=== WORK REQUIRED ===
Each line of the listing that contains the word "XNOR" is to be copied.

=== RECORDS SHOWN ===
==========

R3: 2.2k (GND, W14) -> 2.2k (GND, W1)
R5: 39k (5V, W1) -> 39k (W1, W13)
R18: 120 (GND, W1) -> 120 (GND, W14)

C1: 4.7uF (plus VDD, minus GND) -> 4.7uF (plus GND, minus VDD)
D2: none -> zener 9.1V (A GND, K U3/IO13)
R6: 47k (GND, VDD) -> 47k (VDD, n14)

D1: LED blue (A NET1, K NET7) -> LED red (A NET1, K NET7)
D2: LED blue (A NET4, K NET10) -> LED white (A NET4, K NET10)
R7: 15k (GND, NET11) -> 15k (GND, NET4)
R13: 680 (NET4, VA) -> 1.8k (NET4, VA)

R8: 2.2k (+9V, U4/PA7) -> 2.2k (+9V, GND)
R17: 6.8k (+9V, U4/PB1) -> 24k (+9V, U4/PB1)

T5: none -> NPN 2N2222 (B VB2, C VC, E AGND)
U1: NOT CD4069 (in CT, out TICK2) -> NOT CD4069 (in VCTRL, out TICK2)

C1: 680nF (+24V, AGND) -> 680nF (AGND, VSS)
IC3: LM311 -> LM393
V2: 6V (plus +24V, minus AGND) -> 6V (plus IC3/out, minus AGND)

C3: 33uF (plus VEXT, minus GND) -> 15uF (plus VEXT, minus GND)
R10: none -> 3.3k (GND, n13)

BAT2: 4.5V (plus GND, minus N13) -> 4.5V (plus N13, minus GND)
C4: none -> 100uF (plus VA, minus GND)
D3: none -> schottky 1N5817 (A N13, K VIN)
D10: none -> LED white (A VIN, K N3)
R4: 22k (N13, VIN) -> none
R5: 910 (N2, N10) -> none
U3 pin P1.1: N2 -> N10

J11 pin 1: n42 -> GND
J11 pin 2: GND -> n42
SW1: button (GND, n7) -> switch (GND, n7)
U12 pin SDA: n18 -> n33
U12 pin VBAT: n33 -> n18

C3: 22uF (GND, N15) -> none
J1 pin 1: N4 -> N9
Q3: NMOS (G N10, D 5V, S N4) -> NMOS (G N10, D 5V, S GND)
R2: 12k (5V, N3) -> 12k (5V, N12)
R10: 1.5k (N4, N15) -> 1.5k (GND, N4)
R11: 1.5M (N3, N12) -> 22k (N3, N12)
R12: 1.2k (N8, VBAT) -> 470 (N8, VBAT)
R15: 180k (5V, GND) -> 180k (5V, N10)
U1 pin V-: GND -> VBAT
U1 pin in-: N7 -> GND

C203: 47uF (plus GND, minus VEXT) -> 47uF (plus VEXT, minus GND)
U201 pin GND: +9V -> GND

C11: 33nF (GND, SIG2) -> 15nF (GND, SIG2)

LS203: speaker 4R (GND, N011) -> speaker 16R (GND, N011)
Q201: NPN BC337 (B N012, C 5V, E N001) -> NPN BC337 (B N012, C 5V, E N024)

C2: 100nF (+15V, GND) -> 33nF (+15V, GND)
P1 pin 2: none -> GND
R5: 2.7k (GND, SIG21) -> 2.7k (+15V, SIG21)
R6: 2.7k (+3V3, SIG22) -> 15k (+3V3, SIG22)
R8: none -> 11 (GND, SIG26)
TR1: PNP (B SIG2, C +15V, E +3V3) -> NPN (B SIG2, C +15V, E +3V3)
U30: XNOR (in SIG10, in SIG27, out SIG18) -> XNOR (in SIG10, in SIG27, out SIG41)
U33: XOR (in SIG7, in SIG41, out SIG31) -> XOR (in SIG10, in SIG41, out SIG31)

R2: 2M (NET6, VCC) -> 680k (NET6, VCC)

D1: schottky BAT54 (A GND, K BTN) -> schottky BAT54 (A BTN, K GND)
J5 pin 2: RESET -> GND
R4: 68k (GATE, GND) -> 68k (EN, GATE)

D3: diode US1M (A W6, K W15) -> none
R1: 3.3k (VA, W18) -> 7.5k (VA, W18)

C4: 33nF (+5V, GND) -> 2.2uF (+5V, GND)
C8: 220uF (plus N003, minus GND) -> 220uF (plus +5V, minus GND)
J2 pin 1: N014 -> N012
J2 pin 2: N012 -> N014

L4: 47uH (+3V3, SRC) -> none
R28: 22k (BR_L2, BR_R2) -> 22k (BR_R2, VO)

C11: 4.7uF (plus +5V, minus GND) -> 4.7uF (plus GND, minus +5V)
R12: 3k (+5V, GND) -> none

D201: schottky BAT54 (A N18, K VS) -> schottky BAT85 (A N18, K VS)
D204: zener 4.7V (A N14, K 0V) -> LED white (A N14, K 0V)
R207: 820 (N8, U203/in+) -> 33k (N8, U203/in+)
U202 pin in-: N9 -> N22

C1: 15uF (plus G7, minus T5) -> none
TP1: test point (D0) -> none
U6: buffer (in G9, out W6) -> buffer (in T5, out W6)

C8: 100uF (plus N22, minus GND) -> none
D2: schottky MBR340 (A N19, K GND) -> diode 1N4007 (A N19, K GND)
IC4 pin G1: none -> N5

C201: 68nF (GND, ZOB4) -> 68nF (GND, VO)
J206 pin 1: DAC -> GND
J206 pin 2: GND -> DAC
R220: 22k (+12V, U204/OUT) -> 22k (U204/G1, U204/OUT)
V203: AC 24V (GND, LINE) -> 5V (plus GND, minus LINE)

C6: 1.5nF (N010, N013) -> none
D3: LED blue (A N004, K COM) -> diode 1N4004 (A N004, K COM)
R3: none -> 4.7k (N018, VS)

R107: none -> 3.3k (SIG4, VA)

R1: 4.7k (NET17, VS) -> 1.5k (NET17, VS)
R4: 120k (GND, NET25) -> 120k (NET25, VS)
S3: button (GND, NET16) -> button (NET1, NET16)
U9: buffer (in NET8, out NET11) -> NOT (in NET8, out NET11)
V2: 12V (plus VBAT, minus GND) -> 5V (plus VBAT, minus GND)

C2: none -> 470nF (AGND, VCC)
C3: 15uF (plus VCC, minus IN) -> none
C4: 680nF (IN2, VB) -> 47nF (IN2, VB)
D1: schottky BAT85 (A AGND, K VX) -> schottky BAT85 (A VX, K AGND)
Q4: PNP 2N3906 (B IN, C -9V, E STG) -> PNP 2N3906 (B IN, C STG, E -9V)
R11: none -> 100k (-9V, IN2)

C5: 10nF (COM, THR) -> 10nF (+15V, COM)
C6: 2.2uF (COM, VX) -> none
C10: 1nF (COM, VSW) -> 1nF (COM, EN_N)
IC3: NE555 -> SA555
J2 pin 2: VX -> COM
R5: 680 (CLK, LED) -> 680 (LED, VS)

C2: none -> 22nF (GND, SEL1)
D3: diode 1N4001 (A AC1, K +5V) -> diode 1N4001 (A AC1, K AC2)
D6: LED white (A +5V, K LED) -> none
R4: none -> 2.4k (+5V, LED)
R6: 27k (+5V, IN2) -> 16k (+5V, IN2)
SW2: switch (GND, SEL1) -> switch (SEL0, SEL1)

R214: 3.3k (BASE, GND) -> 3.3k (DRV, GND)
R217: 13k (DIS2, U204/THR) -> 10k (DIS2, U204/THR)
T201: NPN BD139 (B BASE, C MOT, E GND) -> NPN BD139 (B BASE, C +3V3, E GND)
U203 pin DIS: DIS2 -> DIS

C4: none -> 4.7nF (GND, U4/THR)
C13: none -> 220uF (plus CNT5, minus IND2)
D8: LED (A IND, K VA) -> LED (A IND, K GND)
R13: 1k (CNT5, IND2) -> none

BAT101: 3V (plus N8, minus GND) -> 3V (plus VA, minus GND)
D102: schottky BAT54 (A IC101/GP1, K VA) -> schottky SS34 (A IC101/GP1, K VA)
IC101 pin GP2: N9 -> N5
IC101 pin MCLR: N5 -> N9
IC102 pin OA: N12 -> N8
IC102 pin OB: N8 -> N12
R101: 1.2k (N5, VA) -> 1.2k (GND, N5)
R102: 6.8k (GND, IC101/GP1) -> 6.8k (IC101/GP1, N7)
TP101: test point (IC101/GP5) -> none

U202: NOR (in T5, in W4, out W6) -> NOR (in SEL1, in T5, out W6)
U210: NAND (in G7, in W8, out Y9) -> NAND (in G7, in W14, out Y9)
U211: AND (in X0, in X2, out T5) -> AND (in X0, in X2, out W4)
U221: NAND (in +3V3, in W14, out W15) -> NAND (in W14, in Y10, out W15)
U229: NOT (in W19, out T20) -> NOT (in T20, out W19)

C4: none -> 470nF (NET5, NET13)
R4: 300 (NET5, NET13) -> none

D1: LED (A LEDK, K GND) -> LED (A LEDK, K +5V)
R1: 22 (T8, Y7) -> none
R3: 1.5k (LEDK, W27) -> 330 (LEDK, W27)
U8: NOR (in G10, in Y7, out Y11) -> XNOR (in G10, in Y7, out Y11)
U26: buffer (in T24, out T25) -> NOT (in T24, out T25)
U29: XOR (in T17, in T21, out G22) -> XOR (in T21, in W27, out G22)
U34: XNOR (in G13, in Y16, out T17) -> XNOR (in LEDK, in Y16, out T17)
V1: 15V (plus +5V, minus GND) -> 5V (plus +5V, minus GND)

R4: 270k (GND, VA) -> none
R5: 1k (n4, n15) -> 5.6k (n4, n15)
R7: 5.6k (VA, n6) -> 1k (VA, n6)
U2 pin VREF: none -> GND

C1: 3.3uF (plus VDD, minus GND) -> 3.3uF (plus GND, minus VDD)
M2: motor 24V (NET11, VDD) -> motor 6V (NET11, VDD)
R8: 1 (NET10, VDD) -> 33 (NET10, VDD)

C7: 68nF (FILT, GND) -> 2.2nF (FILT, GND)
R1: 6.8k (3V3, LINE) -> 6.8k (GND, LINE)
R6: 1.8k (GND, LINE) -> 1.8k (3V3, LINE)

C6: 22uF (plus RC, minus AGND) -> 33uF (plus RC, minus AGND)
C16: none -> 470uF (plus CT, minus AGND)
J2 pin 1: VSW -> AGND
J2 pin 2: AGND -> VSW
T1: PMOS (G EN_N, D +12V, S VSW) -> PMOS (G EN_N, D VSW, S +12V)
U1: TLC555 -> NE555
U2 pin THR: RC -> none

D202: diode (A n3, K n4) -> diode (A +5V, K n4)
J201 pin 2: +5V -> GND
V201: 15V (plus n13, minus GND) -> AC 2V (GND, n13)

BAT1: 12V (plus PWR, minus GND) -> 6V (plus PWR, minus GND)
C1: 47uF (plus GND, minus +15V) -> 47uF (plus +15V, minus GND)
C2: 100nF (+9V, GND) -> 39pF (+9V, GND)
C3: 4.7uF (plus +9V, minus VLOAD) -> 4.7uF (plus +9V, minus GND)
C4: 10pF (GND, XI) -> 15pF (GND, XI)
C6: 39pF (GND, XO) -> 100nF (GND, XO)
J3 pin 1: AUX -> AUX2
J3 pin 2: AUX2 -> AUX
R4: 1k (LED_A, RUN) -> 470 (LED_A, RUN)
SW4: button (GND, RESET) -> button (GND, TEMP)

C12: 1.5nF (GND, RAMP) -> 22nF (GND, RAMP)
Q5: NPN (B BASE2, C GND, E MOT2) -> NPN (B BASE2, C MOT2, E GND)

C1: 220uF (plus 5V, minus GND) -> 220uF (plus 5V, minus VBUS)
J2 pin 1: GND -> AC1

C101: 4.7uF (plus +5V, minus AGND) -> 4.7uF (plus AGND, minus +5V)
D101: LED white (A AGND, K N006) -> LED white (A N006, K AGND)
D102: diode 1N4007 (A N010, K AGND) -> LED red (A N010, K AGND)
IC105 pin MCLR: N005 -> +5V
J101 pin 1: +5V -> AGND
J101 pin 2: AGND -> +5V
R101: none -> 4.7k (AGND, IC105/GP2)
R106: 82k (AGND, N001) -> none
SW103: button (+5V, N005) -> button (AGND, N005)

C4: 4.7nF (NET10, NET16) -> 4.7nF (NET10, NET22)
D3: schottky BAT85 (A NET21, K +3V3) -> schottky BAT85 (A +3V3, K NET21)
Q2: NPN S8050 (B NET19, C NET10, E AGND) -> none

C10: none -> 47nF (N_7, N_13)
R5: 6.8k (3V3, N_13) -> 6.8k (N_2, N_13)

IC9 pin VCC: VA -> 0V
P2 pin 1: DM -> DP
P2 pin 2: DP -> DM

==========

=== SOLUTION FOR THIS EXERCISE ===
U30: XNOR (in SIG10, in SIG27, out SIG18) -> XNOR (in SIG10, in SIG27, out SIG41)
U8: NOR (in G10, in Y7, out Y11) -> XNOR (in G10, in Y7, out Y11)
U34: XNOR (in G13, in Y16, out T17) -> XNOR (in LEDK, in Y16, out T17)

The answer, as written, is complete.